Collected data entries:
:::::
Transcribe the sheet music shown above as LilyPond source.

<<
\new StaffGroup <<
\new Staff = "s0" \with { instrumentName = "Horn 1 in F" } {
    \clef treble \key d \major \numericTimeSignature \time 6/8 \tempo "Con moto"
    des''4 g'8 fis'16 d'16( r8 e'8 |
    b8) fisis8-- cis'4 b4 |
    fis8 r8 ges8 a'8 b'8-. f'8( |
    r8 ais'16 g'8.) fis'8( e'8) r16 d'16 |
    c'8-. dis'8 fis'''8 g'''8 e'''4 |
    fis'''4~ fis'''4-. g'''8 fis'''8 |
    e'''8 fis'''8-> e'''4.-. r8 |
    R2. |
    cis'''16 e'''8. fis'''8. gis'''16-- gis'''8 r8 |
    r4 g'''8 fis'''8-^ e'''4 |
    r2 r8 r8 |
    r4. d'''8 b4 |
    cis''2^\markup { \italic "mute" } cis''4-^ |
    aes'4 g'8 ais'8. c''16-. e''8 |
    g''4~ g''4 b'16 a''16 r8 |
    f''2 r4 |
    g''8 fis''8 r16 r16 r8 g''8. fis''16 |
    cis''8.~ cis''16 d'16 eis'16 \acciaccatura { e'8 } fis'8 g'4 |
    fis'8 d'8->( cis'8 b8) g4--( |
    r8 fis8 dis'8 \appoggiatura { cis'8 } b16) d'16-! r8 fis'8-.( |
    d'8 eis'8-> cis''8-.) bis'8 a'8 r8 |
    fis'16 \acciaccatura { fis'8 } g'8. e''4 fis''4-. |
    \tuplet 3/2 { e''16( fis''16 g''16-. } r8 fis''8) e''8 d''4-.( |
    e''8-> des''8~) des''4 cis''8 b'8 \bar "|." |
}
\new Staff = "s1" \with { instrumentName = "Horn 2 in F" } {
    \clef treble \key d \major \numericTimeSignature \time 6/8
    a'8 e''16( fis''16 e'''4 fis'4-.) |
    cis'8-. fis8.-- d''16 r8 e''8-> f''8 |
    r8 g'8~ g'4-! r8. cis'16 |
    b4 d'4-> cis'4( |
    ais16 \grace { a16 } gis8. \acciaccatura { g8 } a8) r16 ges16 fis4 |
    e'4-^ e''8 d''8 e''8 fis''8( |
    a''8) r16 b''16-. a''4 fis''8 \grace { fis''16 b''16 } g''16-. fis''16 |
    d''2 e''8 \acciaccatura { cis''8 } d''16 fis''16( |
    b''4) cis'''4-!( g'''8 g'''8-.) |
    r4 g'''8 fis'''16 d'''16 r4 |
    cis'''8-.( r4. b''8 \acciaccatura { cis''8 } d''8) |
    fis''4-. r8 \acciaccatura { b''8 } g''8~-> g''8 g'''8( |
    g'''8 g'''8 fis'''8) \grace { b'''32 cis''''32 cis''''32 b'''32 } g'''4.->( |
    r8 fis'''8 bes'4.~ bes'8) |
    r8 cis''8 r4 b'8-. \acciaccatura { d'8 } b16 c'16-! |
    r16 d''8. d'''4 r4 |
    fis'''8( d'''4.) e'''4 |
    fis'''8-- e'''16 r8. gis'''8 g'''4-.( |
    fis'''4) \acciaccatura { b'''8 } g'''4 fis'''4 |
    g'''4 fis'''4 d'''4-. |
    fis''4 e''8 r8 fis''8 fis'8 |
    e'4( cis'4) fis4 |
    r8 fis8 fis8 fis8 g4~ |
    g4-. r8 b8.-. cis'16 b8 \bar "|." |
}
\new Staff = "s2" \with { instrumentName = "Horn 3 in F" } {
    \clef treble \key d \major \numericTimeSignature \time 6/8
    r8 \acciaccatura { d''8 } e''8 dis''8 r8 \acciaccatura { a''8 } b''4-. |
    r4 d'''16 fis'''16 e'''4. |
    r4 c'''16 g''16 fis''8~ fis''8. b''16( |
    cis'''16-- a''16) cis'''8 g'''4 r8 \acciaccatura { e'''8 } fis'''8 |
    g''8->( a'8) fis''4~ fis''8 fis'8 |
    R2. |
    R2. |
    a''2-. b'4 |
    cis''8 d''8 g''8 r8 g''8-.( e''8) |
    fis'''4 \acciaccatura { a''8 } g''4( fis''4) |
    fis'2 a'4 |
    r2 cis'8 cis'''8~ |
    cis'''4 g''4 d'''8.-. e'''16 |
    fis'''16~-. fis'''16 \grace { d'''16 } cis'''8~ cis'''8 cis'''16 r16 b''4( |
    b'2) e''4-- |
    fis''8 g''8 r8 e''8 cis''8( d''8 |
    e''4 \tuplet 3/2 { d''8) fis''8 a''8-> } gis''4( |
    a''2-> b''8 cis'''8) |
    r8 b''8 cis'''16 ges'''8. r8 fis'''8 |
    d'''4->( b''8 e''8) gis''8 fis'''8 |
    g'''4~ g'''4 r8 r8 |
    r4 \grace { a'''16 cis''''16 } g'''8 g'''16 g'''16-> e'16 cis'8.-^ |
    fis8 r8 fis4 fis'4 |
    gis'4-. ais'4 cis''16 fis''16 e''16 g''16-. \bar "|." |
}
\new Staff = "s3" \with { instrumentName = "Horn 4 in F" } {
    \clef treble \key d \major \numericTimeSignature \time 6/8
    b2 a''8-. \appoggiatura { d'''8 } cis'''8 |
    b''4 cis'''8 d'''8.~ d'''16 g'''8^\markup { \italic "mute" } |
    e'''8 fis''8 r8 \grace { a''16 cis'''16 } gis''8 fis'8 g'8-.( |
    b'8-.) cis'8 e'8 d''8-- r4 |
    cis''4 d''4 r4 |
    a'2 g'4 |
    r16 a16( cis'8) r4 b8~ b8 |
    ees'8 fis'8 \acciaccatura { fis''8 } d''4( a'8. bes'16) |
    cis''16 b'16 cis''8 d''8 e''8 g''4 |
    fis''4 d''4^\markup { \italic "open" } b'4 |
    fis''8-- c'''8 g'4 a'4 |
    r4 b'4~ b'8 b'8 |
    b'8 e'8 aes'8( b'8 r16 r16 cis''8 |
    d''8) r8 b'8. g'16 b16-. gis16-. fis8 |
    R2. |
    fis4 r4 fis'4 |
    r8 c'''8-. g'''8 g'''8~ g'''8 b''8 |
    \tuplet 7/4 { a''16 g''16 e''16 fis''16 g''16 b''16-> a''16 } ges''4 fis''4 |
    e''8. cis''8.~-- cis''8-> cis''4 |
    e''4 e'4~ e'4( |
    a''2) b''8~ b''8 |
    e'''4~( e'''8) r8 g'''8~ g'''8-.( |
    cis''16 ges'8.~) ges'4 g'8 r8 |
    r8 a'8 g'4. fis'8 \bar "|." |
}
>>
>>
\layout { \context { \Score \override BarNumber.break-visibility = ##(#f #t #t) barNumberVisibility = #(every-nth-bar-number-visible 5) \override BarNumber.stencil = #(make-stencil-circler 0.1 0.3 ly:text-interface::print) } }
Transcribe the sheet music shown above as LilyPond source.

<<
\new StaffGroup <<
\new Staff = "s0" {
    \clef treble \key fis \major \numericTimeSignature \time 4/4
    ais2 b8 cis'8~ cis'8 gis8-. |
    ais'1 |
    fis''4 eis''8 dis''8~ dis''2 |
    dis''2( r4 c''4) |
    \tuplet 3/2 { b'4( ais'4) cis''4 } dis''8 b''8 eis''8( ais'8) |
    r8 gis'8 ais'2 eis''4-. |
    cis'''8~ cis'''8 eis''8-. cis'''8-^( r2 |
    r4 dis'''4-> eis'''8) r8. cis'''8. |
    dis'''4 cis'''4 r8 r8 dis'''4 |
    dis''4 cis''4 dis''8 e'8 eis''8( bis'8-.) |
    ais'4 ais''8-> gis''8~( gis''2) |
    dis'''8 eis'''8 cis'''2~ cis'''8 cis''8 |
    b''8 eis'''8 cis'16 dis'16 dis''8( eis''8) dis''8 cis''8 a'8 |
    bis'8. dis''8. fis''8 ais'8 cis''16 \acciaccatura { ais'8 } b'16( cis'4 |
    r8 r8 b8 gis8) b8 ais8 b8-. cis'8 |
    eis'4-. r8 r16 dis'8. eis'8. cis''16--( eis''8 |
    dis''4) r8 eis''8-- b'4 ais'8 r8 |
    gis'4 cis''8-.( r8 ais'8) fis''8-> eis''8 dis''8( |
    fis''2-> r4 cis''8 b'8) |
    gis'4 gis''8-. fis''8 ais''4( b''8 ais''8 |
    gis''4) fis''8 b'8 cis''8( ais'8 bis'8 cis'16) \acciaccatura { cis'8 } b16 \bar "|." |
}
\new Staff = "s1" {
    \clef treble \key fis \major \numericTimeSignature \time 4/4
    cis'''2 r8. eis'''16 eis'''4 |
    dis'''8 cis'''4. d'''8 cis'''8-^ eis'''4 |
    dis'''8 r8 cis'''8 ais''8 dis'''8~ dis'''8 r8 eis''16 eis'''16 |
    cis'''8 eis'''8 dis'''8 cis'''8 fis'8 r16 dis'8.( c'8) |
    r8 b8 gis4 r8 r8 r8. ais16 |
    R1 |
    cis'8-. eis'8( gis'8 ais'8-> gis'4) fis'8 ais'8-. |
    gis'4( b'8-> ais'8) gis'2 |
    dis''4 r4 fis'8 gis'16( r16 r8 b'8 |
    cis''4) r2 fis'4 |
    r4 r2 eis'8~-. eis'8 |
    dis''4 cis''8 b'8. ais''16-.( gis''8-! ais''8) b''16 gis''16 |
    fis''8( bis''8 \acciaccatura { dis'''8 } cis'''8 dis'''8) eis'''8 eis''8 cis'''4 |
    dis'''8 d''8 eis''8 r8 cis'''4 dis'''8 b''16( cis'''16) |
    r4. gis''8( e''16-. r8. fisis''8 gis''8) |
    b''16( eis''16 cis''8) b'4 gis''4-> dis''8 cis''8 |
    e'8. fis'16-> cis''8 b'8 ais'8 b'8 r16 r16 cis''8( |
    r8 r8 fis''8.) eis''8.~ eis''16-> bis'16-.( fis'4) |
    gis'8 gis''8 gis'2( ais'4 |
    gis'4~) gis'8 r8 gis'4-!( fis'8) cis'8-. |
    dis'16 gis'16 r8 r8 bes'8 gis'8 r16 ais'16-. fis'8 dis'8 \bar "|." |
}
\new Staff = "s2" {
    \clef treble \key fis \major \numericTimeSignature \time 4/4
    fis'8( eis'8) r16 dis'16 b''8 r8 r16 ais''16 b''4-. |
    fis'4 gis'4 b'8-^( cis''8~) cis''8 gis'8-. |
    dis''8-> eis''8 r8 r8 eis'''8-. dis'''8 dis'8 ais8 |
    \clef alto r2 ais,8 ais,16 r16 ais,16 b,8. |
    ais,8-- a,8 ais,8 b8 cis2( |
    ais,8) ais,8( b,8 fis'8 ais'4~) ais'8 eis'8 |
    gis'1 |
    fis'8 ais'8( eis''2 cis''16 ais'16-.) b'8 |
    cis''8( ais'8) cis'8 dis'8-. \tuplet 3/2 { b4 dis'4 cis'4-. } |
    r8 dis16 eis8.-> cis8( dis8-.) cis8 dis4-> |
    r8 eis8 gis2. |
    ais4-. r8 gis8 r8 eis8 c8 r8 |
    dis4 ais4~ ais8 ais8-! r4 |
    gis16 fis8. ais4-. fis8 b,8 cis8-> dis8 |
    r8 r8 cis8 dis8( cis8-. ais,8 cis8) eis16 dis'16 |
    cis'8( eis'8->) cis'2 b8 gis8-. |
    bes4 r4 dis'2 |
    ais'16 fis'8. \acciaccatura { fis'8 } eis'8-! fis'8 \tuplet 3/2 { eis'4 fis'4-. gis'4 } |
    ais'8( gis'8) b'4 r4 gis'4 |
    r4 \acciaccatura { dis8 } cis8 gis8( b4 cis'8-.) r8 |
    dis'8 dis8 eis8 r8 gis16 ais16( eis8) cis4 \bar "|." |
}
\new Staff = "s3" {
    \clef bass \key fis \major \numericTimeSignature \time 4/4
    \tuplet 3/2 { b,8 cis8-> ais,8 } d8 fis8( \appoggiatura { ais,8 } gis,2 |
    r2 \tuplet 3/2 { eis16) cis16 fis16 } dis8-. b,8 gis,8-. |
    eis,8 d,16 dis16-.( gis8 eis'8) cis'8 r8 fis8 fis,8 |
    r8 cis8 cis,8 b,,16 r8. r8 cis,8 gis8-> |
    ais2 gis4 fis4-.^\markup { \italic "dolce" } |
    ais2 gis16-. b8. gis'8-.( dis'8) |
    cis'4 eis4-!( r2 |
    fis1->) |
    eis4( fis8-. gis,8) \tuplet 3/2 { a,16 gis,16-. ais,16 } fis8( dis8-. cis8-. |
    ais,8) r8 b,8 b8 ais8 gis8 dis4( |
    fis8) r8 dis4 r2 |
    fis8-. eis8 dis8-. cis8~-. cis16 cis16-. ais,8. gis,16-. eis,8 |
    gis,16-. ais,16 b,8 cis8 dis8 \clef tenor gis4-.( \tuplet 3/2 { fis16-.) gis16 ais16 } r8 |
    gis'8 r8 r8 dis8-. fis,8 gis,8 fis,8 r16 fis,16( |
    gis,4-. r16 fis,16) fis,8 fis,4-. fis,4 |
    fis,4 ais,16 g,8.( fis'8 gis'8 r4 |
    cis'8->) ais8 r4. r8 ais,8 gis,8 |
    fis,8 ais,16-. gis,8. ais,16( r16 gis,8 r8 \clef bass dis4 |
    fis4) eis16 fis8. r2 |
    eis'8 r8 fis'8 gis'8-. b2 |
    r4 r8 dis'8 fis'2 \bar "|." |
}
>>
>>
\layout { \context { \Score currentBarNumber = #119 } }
:::::
List each line in the material that contains the word "mute".

    cis''2^\markup { \italic "mute" } cis''4-^ |
    b''4 cis'''8 d'''8.~ d'''16 g'''8^\markup { \italic "mute" } |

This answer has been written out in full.